Records shown:
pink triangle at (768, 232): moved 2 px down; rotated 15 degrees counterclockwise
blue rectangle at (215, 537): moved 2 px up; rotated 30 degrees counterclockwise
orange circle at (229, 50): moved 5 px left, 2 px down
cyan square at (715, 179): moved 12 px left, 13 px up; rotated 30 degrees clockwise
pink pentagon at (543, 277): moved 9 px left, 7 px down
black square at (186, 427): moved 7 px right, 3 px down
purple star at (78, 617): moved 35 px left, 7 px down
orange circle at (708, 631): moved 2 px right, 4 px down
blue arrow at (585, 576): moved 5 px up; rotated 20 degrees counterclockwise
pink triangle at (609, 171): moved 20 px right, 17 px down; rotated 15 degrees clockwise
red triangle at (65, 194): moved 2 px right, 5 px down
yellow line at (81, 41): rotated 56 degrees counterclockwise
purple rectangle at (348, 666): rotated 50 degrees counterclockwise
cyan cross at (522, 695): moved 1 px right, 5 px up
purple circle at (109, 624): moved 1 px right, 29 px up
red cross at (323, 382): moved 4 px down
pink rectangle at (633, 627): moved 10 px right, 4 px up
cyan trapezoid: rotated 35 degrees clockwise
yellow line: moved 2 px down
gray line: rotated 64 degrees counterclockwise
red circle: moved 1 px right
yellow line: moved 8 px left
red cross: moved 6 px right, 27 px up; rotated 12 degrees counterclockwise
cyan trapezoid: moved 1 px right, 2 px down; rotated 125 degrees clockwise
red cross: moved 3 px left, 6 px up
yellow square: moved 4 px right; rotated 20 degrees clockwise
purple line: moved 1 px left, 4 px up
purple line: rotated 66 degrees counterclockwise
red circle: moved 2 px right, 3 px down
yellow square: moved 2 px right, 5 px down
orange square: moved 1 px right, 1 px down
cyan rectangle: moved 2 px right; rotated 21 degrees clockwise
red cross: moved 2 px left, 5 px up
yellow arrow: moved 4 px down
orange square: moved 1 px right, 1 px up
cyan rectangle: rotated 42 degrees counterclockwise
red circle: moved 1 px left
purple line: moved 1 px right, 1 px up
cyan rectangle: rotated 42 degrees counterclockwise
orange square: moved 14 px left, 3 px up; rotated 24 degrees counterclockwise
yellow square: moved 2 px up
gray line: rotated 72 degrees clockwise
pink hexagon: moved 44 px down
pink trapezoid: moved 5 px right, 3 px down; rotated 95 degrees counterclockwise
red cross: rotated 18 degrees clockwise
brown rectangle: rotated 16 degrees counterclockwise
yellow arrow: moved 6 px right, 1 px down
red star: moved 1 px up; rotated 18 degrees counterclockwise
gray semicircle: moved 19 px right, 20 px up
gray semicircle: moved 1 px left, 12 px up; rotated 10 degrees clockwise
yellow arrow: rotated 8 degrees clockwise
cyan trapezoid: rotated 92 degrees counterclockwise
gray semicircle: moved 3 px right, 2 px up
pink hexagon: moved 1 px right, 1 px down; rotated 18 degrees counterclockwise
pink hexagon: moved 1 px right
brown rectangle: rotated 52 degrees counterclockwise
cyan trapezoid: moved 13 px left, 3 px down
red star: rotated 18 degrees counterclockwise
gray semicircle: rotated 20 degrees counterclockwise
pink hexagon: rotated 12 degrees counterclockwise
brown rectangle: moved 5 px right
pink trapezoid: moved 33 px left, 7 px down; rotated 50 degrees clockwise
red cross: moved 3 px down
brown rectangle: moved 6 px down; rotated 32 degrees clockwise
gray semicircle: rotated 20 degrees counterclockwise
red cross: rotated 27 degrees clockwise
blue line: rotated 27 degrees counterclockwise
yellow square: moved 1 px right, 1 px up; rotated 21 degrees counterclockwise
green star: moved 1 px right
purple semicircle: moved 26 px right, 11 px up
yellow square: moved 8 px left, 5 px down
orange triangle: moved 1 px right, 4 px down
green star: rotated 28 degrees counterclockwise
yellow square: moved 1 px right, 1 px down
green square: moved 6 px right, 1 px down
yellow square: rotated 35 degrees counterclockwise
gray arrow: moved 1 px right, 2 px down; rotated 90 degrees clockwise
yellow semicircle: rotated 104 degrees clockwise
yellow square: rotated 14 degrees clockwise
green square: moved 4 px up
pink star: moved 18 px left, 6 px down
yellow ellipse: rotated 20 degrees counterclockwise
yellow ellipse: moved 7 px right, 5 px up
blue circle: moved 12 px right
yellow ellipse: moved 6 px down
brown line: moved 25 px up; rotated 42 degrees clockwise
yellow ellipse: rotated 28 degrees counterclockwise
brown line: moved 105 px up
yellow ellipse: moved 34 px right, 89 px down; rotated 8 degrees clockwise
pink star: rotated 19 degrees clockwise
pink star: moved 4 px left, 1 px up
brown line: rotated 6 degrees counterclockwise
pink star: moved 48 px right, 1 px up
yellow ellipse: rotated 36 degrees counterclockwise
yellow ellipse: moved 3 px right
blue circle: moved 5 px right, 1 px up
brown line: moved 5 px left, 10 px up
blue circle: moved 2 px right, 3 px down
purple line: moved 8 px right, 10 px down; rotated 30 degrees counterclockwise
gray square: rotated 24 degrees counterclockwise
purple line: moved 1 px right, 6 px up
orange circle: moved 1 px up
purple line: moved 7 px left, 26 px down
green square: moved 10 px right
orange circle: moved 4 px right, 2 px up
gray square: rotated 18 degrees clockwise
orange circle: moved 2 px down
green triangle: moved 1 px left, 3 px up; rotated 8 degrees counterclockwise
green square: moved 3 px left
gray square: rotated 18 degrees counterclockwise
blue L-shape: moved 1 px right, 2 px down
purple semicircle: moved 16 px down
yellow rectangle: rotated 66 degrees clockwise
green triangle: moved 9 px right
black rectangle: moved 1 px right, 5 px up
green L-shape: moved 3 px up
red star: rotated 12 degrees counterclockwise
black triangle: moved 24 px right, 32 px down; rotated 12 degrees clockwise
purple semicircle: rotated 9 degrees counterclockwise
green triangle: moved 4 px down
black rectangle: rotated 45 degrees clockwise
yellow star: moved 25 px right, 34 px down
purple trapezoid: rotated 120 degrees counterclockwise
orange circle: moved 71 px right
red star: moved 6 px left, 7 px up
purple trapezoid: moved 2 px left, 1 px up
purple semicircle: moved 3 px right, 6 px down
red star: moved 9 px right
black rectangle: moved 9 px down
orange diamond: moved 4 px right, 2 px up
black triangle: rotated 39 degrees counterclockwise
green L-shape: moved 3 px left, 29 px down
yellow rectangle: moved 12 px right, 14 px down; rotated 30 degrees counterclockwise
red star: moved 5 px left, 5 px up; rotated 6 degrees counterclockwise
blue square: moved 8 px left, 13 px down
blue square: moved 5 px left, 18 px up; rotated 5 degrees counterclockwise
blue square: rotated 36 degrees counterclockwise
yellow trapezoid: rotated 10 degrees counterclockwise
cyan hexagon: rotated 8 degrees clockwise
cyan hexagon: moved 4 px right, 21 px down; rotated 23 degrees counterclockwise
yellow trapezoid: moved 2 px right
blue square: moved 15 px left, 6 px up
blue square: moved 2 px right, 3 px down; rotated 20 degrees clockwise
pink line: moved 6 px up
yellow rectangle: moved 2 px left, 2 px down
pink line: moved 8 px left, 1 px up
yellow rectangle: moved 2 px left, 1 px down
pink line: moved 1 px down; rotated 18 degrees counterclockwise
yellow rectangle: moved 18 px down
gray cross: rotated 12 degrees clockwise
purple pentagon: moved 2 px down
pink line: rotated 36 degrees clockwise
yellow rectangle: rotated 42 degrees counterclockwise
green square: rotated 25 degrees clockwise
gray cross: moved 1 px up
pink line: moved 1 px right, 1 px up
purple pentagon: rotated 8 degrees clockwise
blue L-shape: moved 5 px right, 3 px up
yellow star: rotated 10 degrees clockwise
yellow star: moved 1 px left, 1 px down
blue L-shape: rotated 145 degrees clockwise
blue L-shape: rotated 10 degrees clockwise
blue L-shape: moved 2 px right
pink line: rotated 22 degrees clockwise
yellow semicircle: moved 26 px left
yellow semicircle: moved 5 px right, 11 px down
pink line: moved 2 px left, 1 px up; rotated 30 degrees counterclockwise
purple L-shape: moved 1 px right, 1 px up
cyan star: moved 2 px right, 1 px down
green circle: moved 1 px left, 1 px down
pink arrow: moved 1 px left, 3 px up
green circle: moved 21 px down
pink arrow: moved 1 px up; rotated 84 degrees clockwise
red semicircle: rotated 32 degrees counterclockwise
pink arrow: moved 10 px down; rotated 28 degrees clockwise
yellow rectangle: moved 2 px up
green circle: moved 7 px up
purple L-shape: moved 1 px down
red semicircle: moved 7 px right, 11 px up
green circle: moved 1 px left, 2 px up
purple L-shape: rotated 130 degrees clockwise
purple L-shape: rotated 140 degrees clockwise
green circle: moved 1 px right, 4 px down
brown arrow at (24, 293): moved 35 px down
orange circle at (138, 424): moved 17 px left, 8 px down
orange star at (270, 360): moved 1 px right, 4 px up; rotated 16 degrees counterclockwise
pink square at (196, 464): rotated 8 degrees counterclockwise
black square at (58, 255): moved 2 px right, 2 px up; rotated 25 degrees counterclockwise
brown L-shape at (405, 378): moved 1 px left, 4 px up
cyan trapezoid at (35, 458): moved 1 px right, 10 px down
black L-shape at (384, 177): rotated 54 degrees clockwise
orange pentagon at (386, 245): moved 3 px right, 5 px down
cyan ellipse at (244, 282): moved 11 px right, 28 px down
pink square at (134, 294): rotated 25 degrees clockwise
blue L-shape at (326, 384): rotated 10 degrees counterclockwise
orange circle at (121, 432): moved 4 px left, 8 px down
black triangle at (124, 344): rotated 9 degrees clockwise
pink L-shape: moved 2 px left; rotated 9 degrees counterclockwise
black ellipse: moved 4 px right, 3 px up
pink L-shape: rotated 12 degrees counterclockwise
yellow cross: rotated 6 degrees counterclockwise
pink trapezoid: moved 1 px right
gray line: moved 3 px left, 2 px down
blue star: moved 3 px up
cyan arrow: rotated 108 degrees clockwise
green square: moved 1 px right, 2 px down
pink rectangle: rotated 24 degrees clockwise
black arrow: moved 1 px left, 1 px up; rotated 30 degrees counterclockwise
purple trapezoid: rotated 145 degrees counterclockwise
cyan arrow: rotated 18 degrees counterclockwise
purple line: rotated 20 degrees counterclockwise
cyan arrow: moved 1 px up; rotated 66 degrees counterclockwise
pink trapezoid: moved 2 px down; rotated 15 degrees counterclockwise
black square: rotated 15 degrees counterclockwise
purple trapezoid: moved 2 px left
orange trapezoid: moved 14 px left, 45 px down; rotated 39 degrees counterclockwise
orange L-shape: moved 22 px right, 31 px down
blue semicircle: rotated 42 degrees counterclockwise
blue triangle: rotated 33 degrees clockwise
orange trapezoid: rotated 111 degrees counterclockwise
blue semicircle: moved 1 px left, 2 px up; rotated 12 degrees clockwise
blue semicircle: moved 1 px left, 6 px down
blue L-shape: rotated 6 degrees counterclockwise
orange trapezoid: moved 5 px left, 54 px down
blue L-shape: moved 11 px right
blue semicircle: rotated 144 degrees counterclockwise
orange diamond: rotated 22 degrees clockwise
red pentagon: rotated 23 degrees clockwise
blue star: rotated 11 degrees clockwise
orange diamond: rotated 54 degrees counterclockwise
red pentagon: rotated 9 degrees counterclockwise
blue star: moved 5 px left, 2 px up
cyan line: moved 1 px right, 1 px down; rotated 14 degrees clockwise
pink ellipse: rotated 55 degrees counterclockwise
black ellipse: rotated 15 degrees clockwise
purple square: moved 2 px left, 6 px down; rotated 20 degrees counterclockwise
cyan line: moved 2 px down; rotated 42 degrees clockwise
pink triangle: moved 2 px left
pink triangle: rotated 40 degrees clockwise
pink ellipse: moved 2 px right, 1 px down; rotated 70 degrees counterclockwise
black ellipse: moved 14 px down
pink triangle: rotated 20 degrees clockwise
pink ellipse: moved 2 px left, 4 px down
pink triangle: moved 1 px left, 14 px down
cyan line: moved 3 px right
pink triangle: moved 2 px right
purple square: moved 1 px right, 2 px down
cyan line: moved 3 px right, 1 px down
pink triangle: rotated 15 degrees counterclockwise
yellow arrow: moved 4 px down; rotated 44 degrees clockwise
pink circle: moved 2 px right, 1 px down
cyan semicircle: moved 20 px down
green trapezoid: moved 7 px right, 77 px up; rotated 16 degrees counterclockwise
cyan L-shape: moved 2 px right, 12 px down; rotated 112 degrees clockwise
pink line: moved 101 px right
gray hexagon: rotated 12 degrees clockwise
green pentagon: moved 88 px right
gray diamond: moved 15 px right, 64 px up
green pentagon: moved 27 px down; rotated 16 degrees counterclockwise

Your task:
Copy out everything from the start of the rows down through the line containing "pink triangle at (609, 171): moved", swapping "counterclockwise" for "anticlockwise" and leaving all else unchanged.

Result:
pink triangle at (768, 232): moved 2 px down; rotated 15 degrees anticlockwise
blue rectangle at (215, 537): moved 2 px up; rotated 30 degrees anticlockwise
orange circle at (229, 50): moved 5 px left, 2 px down
cyan square at (715, 179): moved 12 px left, 13 px up; rotated 30 degrees clockwise
pink pentagon at (543, 277): moved 9 px left, 7 px down
black square at (186, 427): moved 7 px right, 3 px down
purple star at (78, 617): moved 35 px left, 7 px down
orange circle at (708, 631): moved 2 px right, 4 px down
blue arrow at (585, 576): moved 5 px up; rotated 20 degrees anticlockwise
pink triangle at (609, 171): moved 20 px right, 17 px down; rotated 15 degrees clockwise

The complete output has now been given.